TASK INPUTS.
★ ★ ★ ★ ★ ★ ★

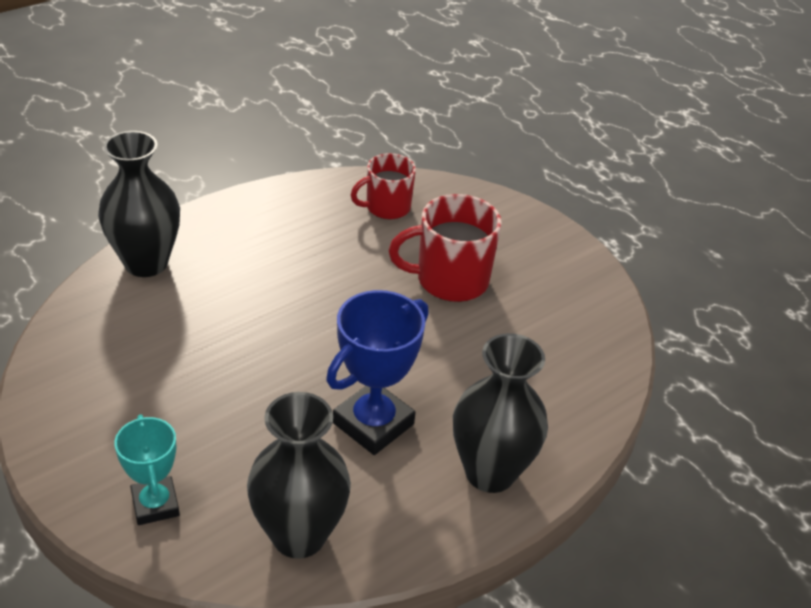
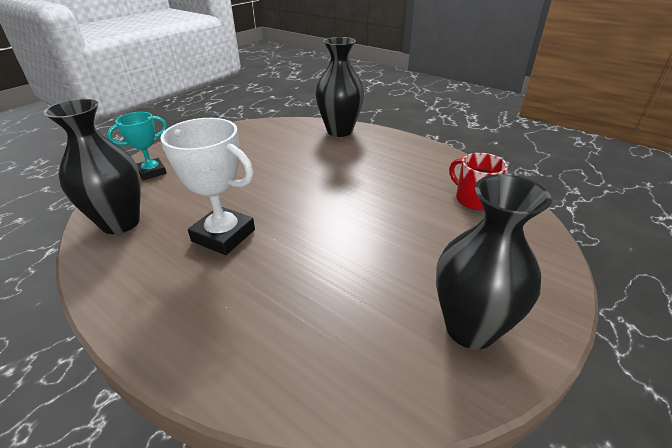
camera: 80 degrees right, 5 degrees down
blue trophy [326,290,429,455] -> white trophy [161,118,255,255]
red mug [389,194,502,302] -> none
black vase [453,333,548,493] -> black vase moved to [436,174,552,349]

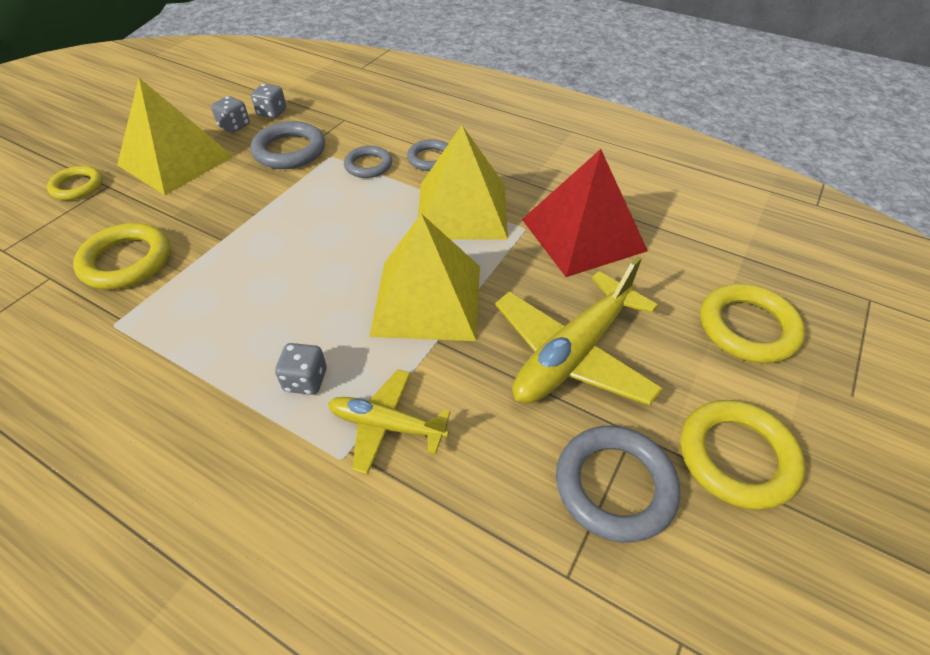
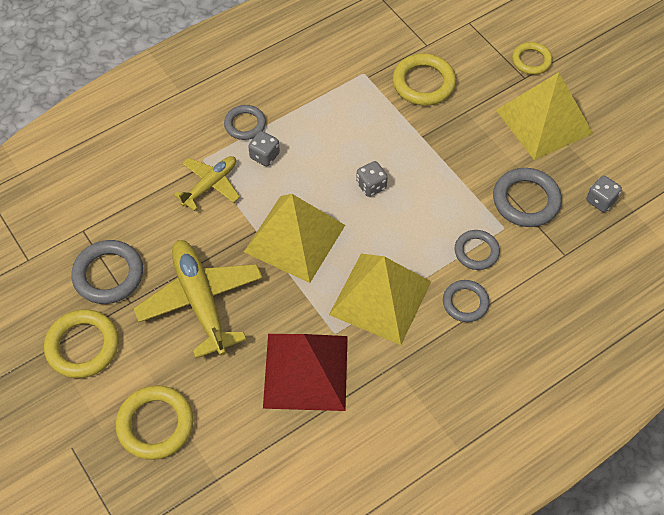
camera: 115 degrees right, 10 degrees up
grey dice [211,96,250,133] -> grey dice moved to [356,161,388,197]
none -> grey ring [224,105,266,140]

★ ★ ★ ★ ★ ★ ★

TO DO. Tally the lines of the records holding the word "moved", then state only the tally.

ANSWER BELOW. 2